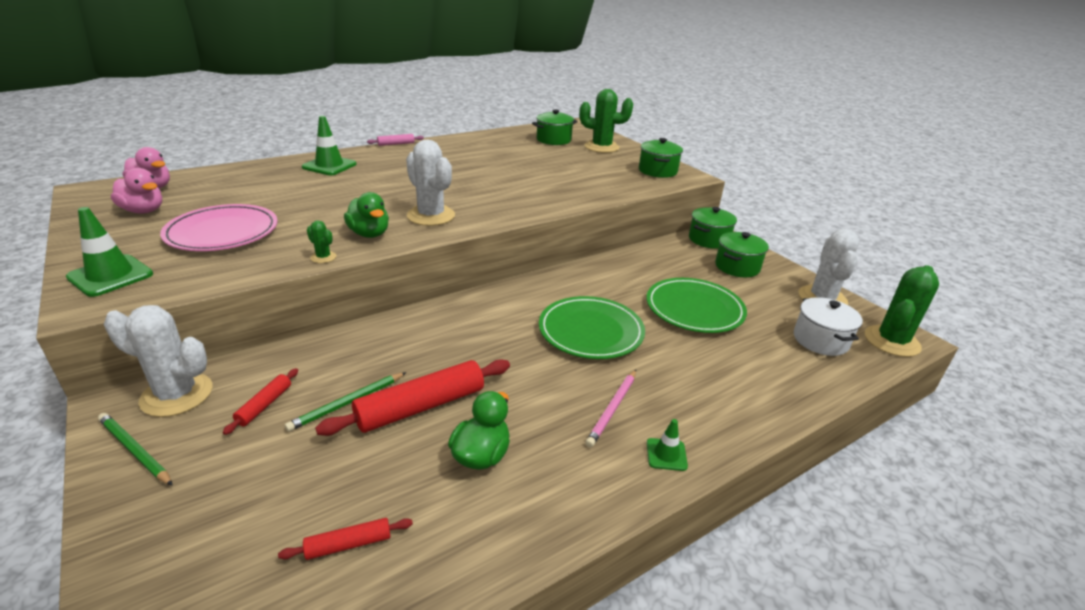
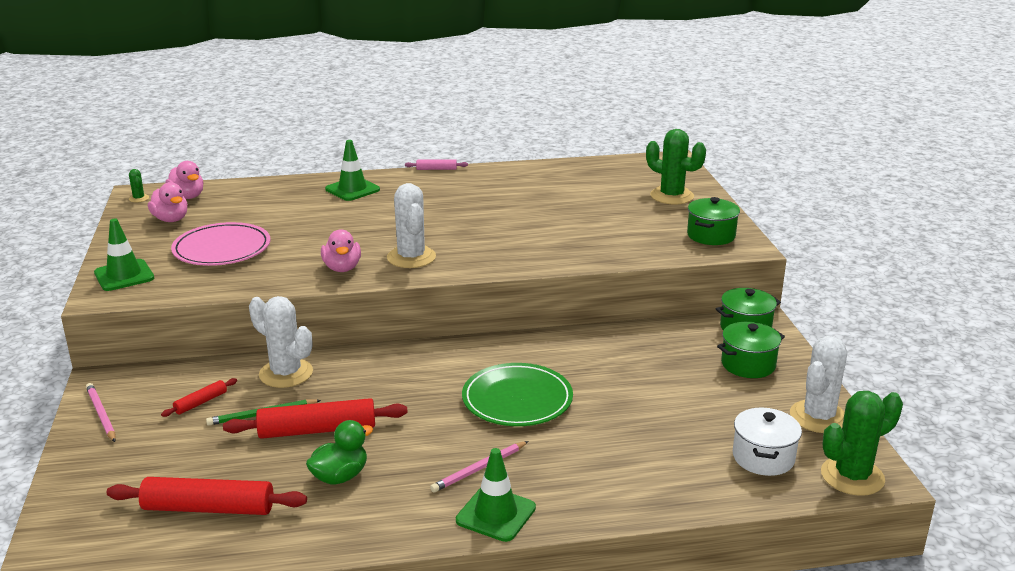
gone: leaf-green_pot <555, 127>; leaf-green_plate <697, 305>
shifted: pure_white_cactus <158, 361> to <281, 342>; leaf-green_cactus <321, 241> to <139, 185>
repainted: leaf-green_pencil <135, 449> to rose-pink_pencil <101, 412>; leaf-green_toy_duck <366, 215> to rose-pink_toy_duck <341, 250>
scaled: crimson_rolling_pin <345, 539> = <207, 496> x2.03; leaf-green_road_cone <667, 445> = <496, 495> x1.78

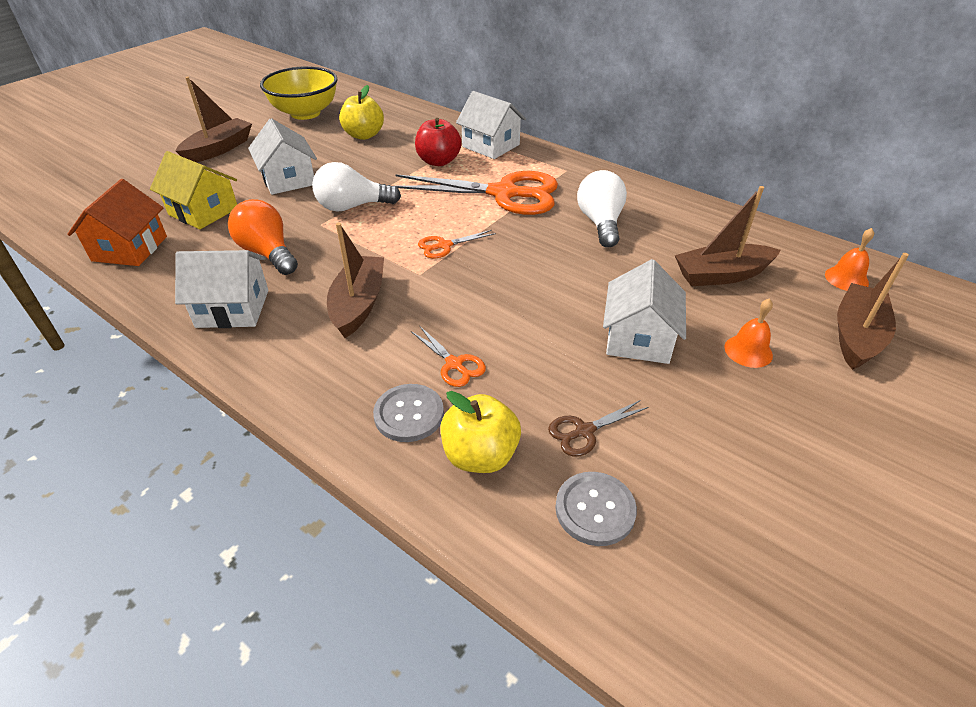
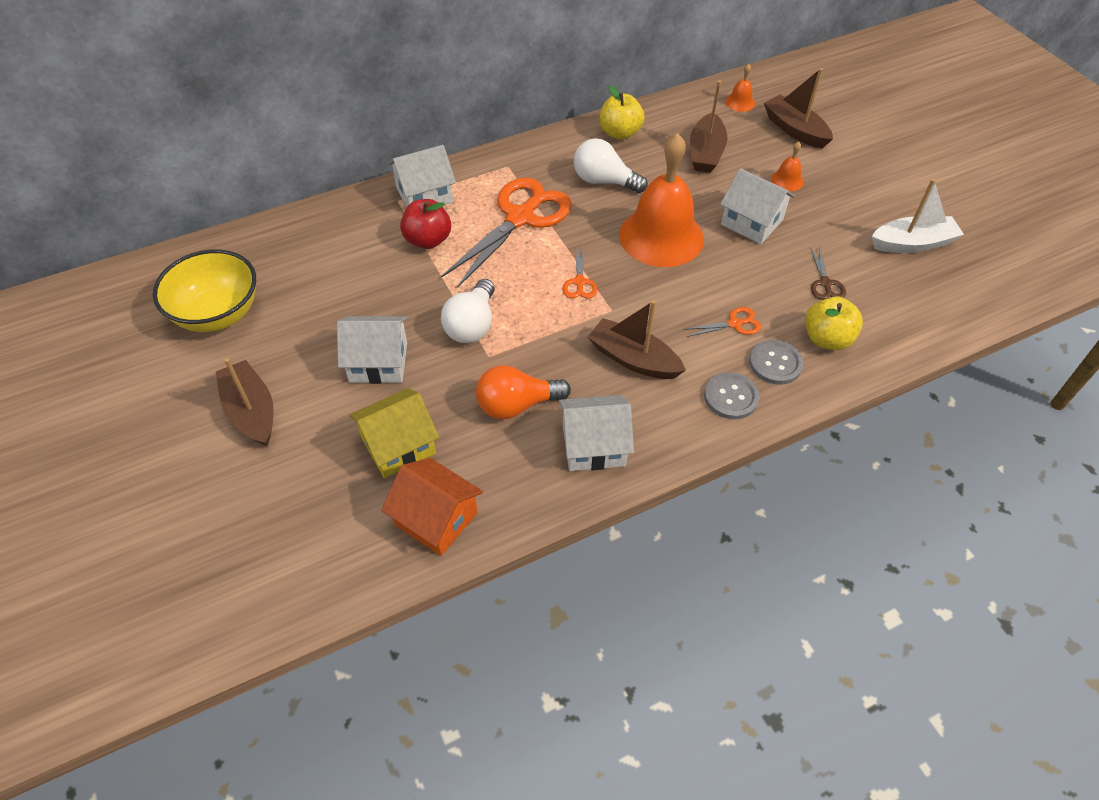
new: orange_school_bell <661, 200>; pure_white_boat <918, 216>
shifted: yellow_toy_apple <361, 112> to <622, 112>; ash-grey_shirt_button <596, 509> to <731, 395>
rotated: pure_white_house <221, 289> = <596, 433> 60 degrees clockwise

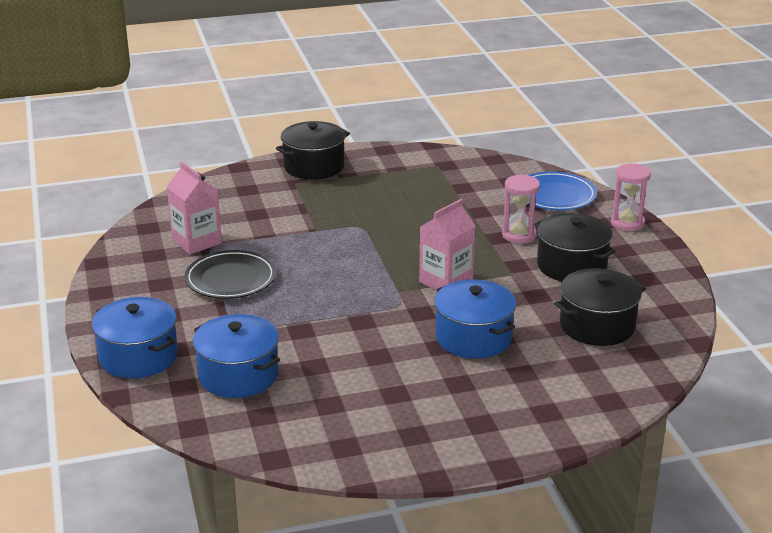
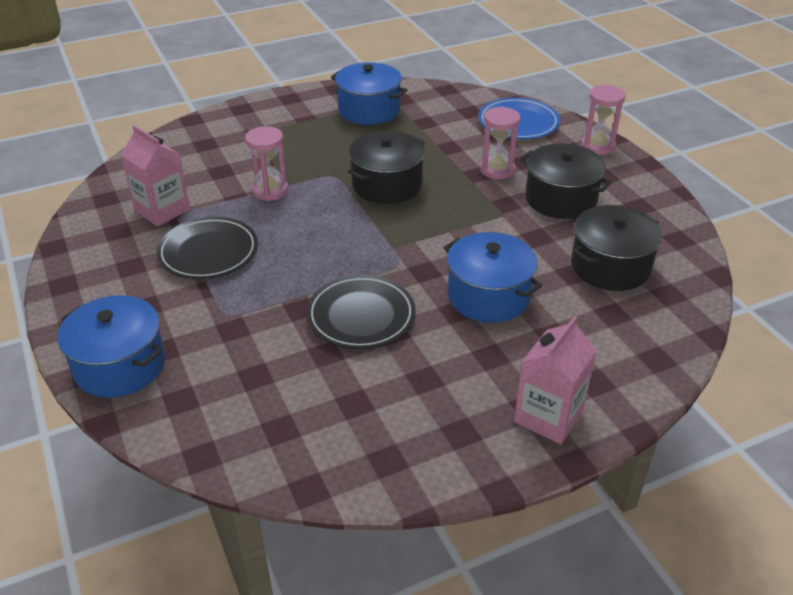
new: rose-pink_sandglass <266, 163>; jet-black_plate <361, 312>
shifted: cobalt_pot <236, 356> to <369, 93>; jet-black_pot <313, 150> to <386, 167>; rose-pink_carton <447, 244> to <555, 380>

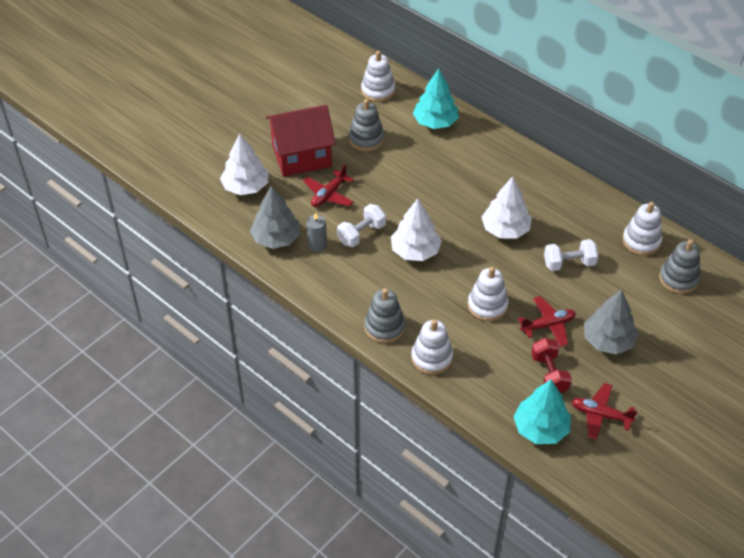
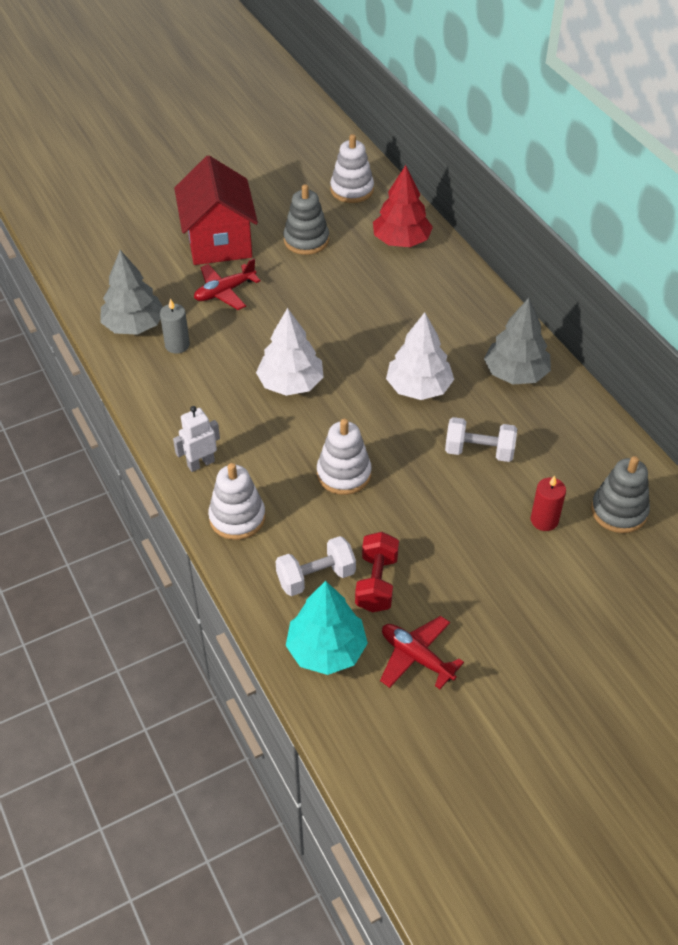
gone: pure_white_tree <244, 164>; crimson_toy_plane <547, 321>; pure_white_stacking_rings <642, 229>
new: crimson_pillar_candle <548, 503>
shifted: pure_white_dumbbell <361, 225> to <315, 566>; ash-grey_tree <611, 321> to <517, 341>
swapped: ash-grey_stacking_rings <384, 315> to pure_white_robot_figure <196, 439>
repainted: teal_tree <436, 98> to crimson_tree <403, 206>
rotated: crimson_house <301, 141> = <216, 210> 75 degrees clockwise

● **What this task involves**:
Each entry must be retyped word for word, with every image omitted.

● **Solved exercise**:
gone: leaf-green_pot <555, 127>; leaf-green_plate <697, 305>
shifted: pure_white_cactus <158, 361> to <281, 342>; leaf-green_cactus <321, 241> to <139, 185>
repainted: leaf-green_pencil <135, 449> to rose-pink_pencil <101, 412>; leaf-green_toy_duck <366, 215> to rose-pink_toy_duck <341, 250>
scaled: crimson_rolling_pin <345, 539> = <207, 496> x2.03; leaf-green_road_cone <667, 445> = <496, 495> x1.78

new: orange_school_bell <661, 200>; pure_white_boat <918, 216>
shifted: yellow_toy_apple <361, 112> to <622, 112>; ash-grey_shirt_button <596, 509> to <731, 395>
rotated: pure_white_house <221, 289> = <596, 433> 60 degrees clockwise

new: rose-pink_sandglass <266, 163>; jet-black_plate <361, 312>
shifted: cobalt_pot <236, 356> to <369, 93>; jet-black_pot <313, 150> to <386, 167>; rose-pink_carton <447, 244> to <555, 380>

gone: pure_white_tree <244, 164>; crimson_toy_plane <547, 321>; pure_white_stacking_rings <642, 229>
new: crimson_pillar_candle <548, 503>
shifted: pure_white_dumbbell <361, 225> to <315, 566>; ash-grey_tree <611, 321> to <517, 341>
swapped: ash-grey_stacking_rings <384, 315> to pure_white_robot_figure <196, 439>
repainted: teal_tree <436, 98> to crimson_tree <403, 206>
rotated: crimson_house <301, 141> = <216, 210> 75 degrees clockwise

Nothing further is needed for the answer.